══ Materials provided ══

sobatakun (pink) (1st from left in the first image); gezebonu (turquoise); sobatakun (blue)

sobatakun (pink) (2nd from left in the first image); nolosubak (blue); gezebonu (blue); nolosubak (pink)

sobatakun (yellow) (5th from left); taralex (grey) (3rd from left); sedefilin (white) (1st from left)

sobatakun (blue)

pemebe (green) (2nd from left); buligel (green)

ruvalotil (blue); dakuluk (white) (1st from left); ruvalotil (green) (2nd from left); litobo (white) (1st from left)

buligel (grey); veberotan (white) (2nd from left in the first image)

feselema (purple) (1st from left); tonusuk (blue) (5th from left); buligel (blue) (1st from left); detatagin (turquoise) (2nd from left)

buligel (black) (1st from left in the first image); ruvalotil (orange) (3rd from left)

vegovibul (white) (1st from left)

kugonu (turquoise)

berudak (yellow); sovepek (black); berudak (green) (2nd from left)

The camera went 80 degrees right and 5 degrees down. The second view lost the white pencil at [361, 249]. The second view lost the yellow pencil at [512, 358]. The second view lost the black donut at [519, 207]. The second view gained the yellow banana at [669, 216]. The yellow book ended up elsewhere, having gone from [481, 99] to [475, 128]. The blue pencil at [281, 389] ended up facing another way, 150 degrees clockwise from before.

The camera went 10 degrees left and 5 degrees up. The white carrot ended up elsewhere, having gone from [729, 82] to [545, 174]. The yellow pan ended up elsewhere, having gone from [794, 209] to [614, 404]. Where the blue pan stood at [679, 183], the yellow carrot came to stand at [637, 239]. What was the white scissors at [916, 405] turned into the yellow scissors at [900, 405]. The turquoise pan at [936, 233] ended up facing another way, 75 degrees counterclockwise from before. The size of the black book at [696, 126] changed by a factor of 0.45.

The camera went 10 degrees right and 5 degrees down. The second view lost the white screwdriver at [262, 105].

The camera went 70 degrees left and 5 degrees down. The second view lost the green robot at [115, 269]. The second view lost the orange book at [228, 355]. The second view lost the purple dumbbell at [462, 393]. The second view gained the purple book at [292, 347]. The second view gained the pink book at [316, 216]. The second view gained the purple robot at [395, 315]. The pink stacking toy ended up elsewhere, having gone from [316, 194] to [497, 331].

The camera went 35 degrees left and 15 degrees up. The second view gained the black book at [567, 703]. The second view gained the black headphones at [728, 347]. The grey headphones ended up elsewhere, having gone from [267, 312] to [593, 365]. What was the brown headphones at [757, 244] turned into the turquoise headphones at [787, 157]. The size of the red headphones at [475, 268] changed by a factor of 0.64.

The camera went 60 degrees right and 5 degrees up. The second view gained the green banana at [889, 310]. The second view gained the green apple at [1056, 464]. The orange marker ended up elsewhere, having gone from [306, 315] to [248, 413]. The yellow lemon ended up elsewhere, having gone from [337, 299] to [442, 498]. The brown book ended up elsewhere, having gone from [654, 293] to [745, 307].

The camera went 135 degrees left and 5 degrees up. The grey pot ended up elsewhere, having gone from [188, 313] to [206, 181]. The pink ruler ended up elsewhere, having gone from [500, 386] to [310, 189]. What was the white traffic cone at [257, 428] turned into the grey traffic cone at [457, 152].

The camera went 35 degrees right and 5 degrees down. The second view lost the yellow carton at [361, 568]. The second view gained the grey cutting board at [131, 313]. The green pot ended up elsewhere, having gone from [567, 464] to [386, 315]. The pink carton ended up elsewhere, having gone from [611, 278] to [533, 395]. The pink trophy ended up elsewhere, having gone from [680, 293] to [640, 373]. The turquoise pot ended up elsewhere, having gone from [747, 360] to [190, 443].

═══

Repeat the data. Leave nothing out and change nothing.

sobatakun (pink) (1st from left in the first image); gezebonu (turquoise); sobatakun (blue)

sobatakun (pink) (2nd from left in the first image); nolosubak (blue); gezebonu (blue); nolosubak (pink)

sobatakun (yellow) (5th from left); taralex (grey) (3rd from left); sedefilin (white) (1st from left)

sobatakun (blue)

pemebe (green) (2nd from left); buligel (green)

ruvalotil (blue); dakuluk (white) (1st from left); ruvalotil (green) (2nd from left); litobo (white) (1st from left)

buligel (grey); veberotan (white) (2nd from left in the first image)

feselema (purple) (1st from left); tonusuk (blue) (5th from left); buligel (blue) (1st from left); detatagin (turquoise) (2nd from left)

buligel (black) (1st from left in the first image); ruvalotil (orange) (3rd from left)

vegovibul (white) (1st from left)

kugonu (turquoise)

berudak (yellow); sovepek (black); berudak (green) (2nd from left)

The camera went 80 degrees right and 5 degrees down. The second view lost the white pencil at [361, 249]. The second view lost the yellow pencil at [512, 358]. The second view lost the black donut at [519, 207]. The second view gained the yellow banana at [669, 216]. The yellow book ended up elsewhere, having gone from [481, 99] to [475, 128]. The blue pencil at [281, 389] ended up facing another way, 150 degrees clockwise from before.

The camera went 10 degrees left and 5 degrees up. The white carrot ended up elsewhere, having gone from [729, 82] to [545, 174]. The yellow pan ended up elsewhere, having gone from [794, 209] to [614, 404]. Where the blue pan stood at [679, 183], the yellow carrot came to stand at [637, 239]. What was the white scissors at [916, 405] turned into the yellow scissors at [900, 405]. The turquoise pan at [936, 233] ended up facing another way, 75 degrees counterclockwise from before. The size of the black book at [696, 126] changed by a factor of 0.45.

The camera went 10 degrees right and 5 degrees down. The second view lost the white screwdriver at [262, 105].

The camera went 70 degrees left and 5 degrees down. The second view lost the green robot at [115, 269]. The second view lost the orange book at [228, 355]. The second view lost the purple dumbbell at [462, 393]. The second view gained the purple book at [292, 347]. The second view gained the pink book at [316, 216]. The second view gained the purple robot at [395, 315]. The pink stacking toy ended up elsewhere, having gone from [316, 194] to [497, 331].

The camera went 35 degrees left and 15 degrees up. The second view gained the black book at [567, 703]. The second view gained the black headphones at [728, 347]. The grey headphones ended up elsewhere, having gone from [267, 312] to [593, 365]. What was the brown headphones at [757, 244] turned into the turquoise headphones at [787, 157]. The size of the red headphones at [475, 268] changed by a factor of 0.64.

The camera went 60 degrees right and 5 degrees up. The second view gained the green banana at [889, 310]. The second view gained the green apple at [1056, 464]. The orange marker ended up elsewhere, having gone from [306, 315] to [248, 413]. The yellow lemon ended up elsewhere, having gone from [337, 299] to [442, 498]. The brown book ended up elsewhere, having gone from [654, 293] to [745, 307].

The camera went 135 degrees left and 5 degrees up. The grey pot ended up elsewhere, having gone from [188, 313] to [206, 181]. The pink ruler ended up elsewhere, having gone from [500, 386] to [310, 189]. What was the white traffic cone at [257, 428] turned into the grey traffic cone at [457, 152].

The camera went 35 degrees right and 5 degrees down. The second view lost the yellow carton at [361, 568]. The second view gained the grey cutting board at [131, 313]. The green pot ended up elsewhere, having gone from [567, 464] to [386, 315]. The pink carton ended up elsewhere, having gone from [611, 278] to [533, 395]. The pink trophy ended up elsewhere, having gone from [680, 293] to [640, 373]. The turquoise pot ended up elsewhere, having gone from [747, 360] to [190, 443].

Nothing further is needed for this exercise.